_WHAT THE EXERCISE ASKS:_
From the data below, repeat exactly the lines from the line with "degrees counterclockwise |" to the line with "missing | Kamera", both included.

START DATASET RECORDS

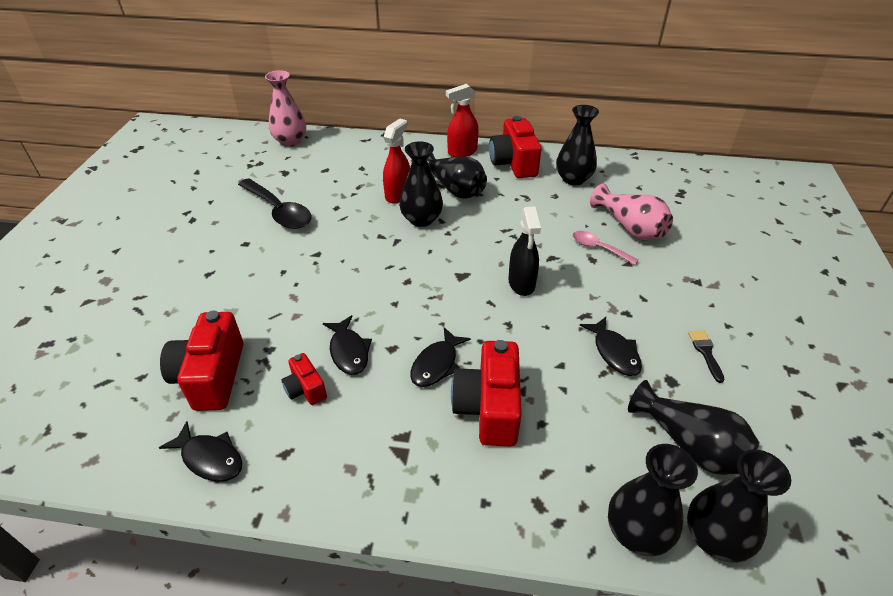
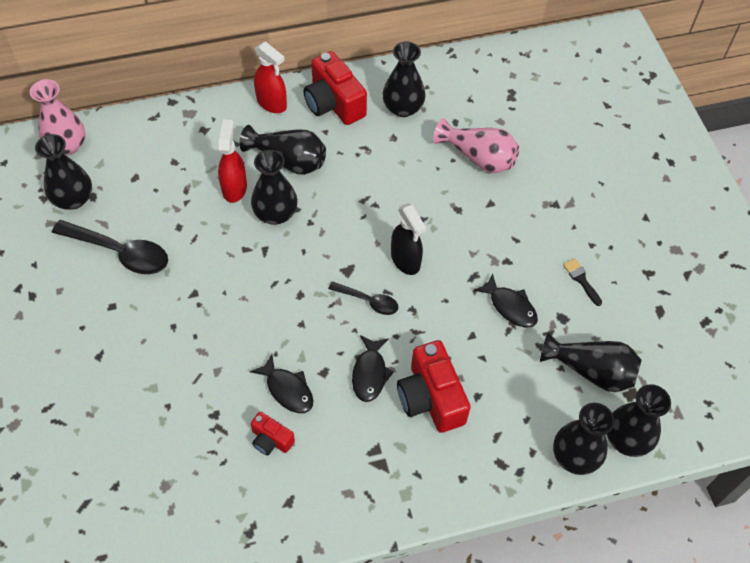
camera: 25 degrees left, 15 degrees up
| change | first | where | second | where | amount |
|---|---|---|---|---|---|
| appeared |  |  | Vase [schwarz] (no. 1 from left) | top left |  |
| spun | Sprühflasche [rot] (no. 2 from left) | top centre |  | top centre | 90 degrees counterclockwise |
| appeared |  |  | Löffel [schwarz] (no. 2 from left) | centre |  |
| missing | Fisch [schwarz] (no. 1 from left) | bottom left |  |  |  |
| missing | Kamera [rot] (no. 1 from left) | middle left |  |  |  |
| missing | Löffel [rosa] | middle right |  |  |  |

END DATASET RECORDS

_RESPONSE AREA:_
| spun | Sprühflasche [rot] (no. 2 from left) | top centre |  | top centre | 90 degrees counterclockwise |
| appeared |  |  | Löffel [schwarz] (no. 2 from left) | centre |  |
| missing | Fisch [schwarz] (no. 1 from left) | bottom left |  |  |  |
| missing | Kamera [rot] (no. 1 from left) | middle left |  |  |  |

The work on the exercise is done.